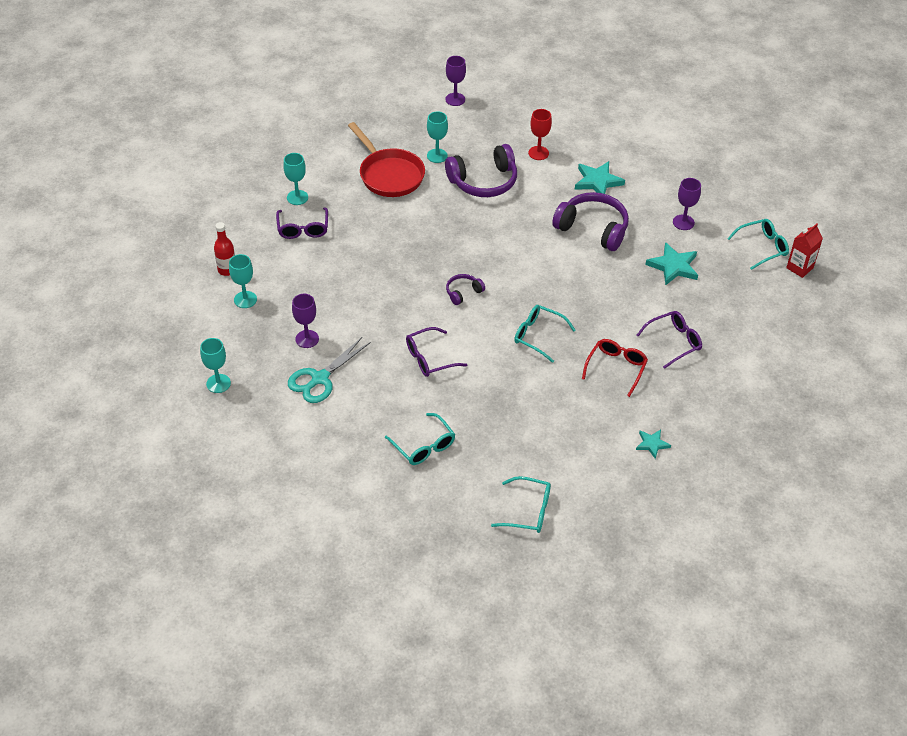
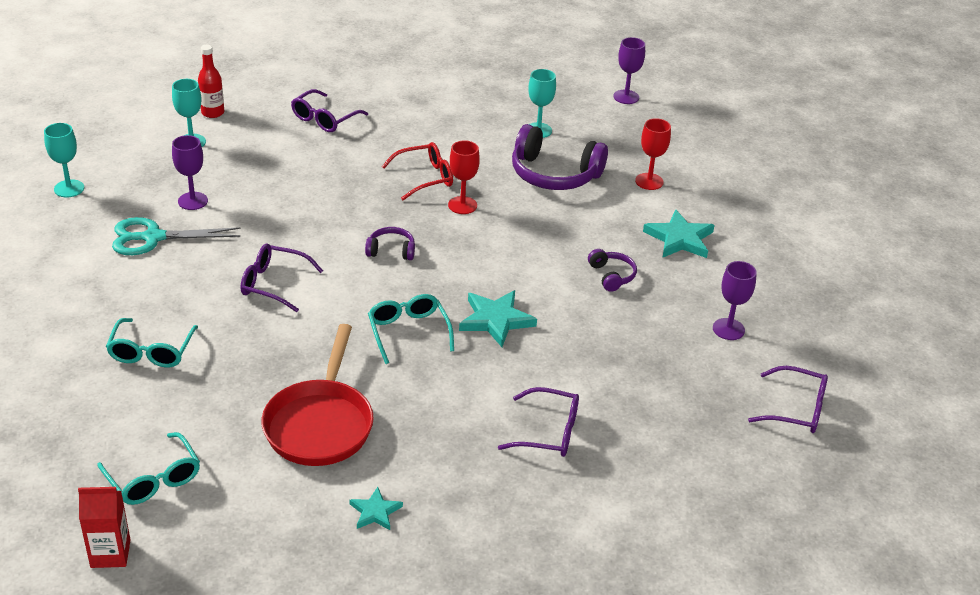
camera: 40 degrees right, 10 degrees down
turquoise goblet [283,153,308,205] -> none
red pan [348,122,425,197] -> red pan moved to [261,324,374,466]
purple headphones [552,192,629,251] -> purple headphones [588,249,637,292], size x0.49
red glasses [582,339,648,397] -> red glasses moved to [382,142,453,200]
turquoise star [645,242,698,285] -> turquoise star moved to [459,290,537,347]
turquoise glasses [727,219,789,270] -> purple glasses [748,366,828,433]
red carton [786,223,823,278] -> red carton moved to [78,487,131,568]
none -> red goblet [448,140,480,214]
● ● ●
- [Task details]
Tally the lines of the records that hold the word "none" and output only the total.

- [Solution to the problem]
2